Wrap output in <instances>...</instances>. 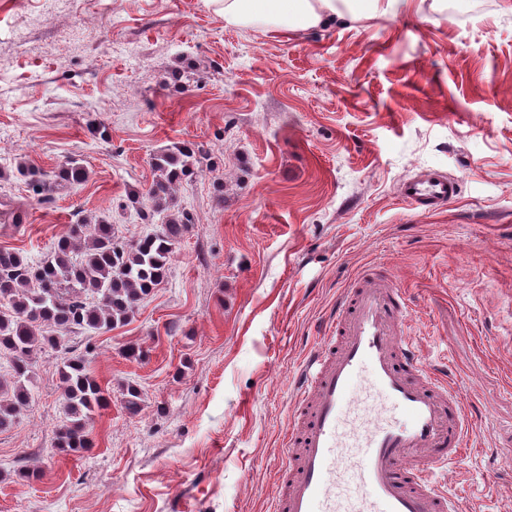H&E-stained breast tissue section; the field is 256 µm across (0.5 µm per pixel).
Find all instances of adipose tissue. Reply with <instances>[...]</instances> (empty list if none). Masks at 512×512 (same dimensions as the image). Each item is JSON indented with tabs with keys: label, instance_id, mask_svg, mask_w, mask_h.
Returning <instances> with one entry per match:
<instances>
[{
	"label": "adipose tissue",
	"instance_id": "1",
	"mask_svg": "<svg viewBox=\"0 0 512 512\" xmlns=\"http://www.w3.org/2000/svg\"><path fill=\"white\" fill-rule=\"evenodd\" d=\"M399 0H209L215 12L233 27L295 31L321 26L348 11L358 18L391 10Z\"/></svg>",
	"mask_w": 512,
	"mask_h": 512
}]
</instances>
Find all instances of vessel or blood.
<instances>
[{
	"mask_svg": "<svg viewBox=\"0 0 512 512\" xmlns=\"http://www.w3.org/2000/svg\"><path fill=\"white\" fill-rule=\"evenodd\" d=\"M458 193L440 174L402 186L424 207ZM410 306L384 272L355 276L337 296L302 365L273 512H451L434 475L459 460L471 421L458 386L406 336Z\"/></svg>",
	"mask_w": 512,
	"mask_h": 512,
	"instance_id": "b4317fda",
	"label": "vessel or blood"
}]
</instances>
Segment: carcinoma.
Segmentation results:
<instances>
[{"label":"carcinoma","instance_id":"carcinoma-1","mask_svg":"<svg viewBox=\"0 0 512 512\" xmlns=\"http://www.w3.org/2000/svg\"><path fill=\"white\" fill-rule=\"evenodd\" d=\"M204 152L193 143H175L152 158L154 179L146 192L134 190L123 209L158 219L159 228L130 243L115 238L112 223L79 218L40 261L0 248V353L12 357V381L0 383V430L12 426L32 400L36 355L63 351L59 366L64 420L55 441L57 453L81 455L94 447L93 416L108 407L110 394L89 372L86 361L64 346L66 334L93 329L108 332L127 322L138 304L166 277L175 245L194 224L178 208L176 183L194 174ZM17 178L40 204L87 181L83 161L70 158L46 172L19 164ZM142 393L134 385L123 392L126 411H139Z\"/></svg>","mask_w":512,"mask_h":512}]
</instances>
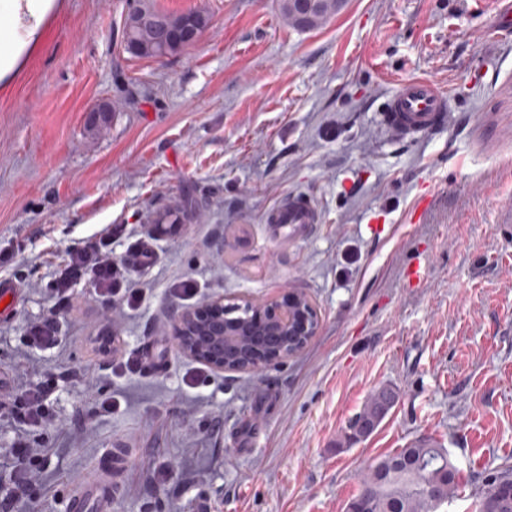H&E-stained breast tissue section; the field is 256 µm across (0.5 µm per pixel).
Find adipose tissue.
Instances as JSON below:
<instances>
[{
	"instance_id": "ef3b65f1",
	"label": "adipose tissue",
	"mask_w": 512,
	"mask_h": 512,
	"mask_svg": "<svg viewBox=\"0 0 512 512\" xmlns=\"http://www.w3.org/2000/svg\"><path fill=\"white\" fill-rule=\"evenodd\" d=\"M61 10L62 0H0V93L45 46Z\"/></svg>"
}]
</instances>
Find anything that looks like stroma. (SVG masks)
<instances>
[{
	"mask_svg": "<svg viewBox=\"0 0 512 512\" xmlns=\"http://www.w3.org/2000/svg\"><path fill=\"white\" fill-rule=\"evenodd\" d=\"M150 2L210 24L179 55L137 58L122 45L131 0H63L49 42L0 95V279L18 295L0 318V393L44 370L63 378L50 425L29 434L0 417V472L22 435L44 451L30 496L6 512H63L107 448L128 459L112 512H347L362 475L420 438L460 470L439 512H473L487 473L512 465V37L489 35L498 0H345L306 31L278 0ZM119 71L138 102L92 135L87 112L118 103ZM416 77L455 101L442 129L405 142L383 109ZM291 194L311 197L319 221L286 236L264 215ZM186 195L190 221L156 223ZM114 224L113 259L140 237L158 254L126 283L145 289L141 306L88 283L59 302L57 264ZM417 259L414 286L404 270ZM185 279L201 305L302 293L318 333L281 363L207 368L188 387L196 363L172 338ZM53 313L61 345L26 347L27 324ZM104 328L150 370L95 360L88 339ZM382 386L393 407L348 441ZM101 395L119 410H95ZM162 462L173 475L156 485Z\"/></svg>",
	"mask_w": 512,
	"mask_h": 512,
	"instance_id": "1",
	"label": "stroma"
}]
</instances>
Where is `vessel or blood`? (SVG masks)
Returning a JSON list of instances; mask_svg holds the SVG:
<instances>
[{
  "instance_id": "vessel-or-blood-1",
  "label": "vessel or blood",
  "mask_w": 512,
  "mask_h": 512,
  "mask_svg": "<svg viewBox=\"0 0 512 512\" xmlns=\"http://www.w3.org/2000/svg\"><path fill=\"white\" fill-rule=\"evenodd\" d=\"M451 109V97L436 83L412 78L402 81L389 97L384 122L400 137L413 140L440 128ZM266 221L280 227L314 224L318 208L307 197L291 195L268 211ZM120 463L115 452L105 450L98 477L85 490L70 493L64 512H111L112 469Z\"/></svg>"
}]
</instances>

Goal of the exercise: Find the line with "Find anything that" in the listing above, then write out that line and each remaining line exactly, with no other text.

Response to the exercise:
Find anything that looks like stroma. (SVG masks)
<instances>
[{
	"mask_svg": "<svg viewBox=\"0 0 512 512\" xmlns=\"http://www.w3.org/2000/svg\"><path fill=\"white\" fill-rule=\"evenodd\" d=\"M150 2L210 24L179 55L137 58L122 45L131 0H63L49 42L0 95V279L18 295L0 318V393L44 370L63 378L50 425L29 434L0 417V472L22 435L44 451L30 496L6 512H63L107 448L128 459L112 512H347L362 475L420 438L460 470L439 512H473L487 473L512 465V37L489 35L498 0H345L306 31L278 0ZM119 71L138 102L92 135L87 112L118 103ZM416 77L455 101L442 129L405 142L383 109ZM291 194L311 197L319 221L286 236L264 215ZM186 195L190 221L156 223ZM114 224L113 259L140 237L158 254L126 283L145 289L141 306L88 283L59 302L57 264ZM417 259L414 286L404 270ZM185 279L201 305L302 293L318 333L281 363L207 368L188 387L196 363L172 338ZM53 313L61 345L26 347L27 324ZM104 328L150 370L95 360L88 339ZM382 386L393 407L348 441ZM101 395L119 410H95ZM162 462L173 475L156 485Z\"/></svg>",
	"mask_w": 512,
	"mask_h": 512,
	"instance_id": "1",
	"label": "stroma"
}]
</instances>
Where is `vessel or blood`? (SVG masks)
Returning a JSON list of instances; mask_svg holds the SVG:
<instances>
[{
  "instance_id": "vessel-or-blood-1",
  "label": "vessel or blood",
  "mask_w": 512,
  "mask_h": 512,
  "mask_svg": "<svg viewBox=\"0 0 512 512\" xmlns=\"http://www.w3.org/2000/svg\"><path fill=\"white\" fill-rule=\"evenodd\" d=\"M451 109V97L436 83L412 78L402 81L389 97L384 122L400 137L413 140L440 128ZM266 221L280 227L314 224L318 208L307 197L291 195L268 211ZM120 463L115 452L105 450L98 477L85 490L70 493L64 512H111L112 469Z\"/></svg>"
}]
</instances>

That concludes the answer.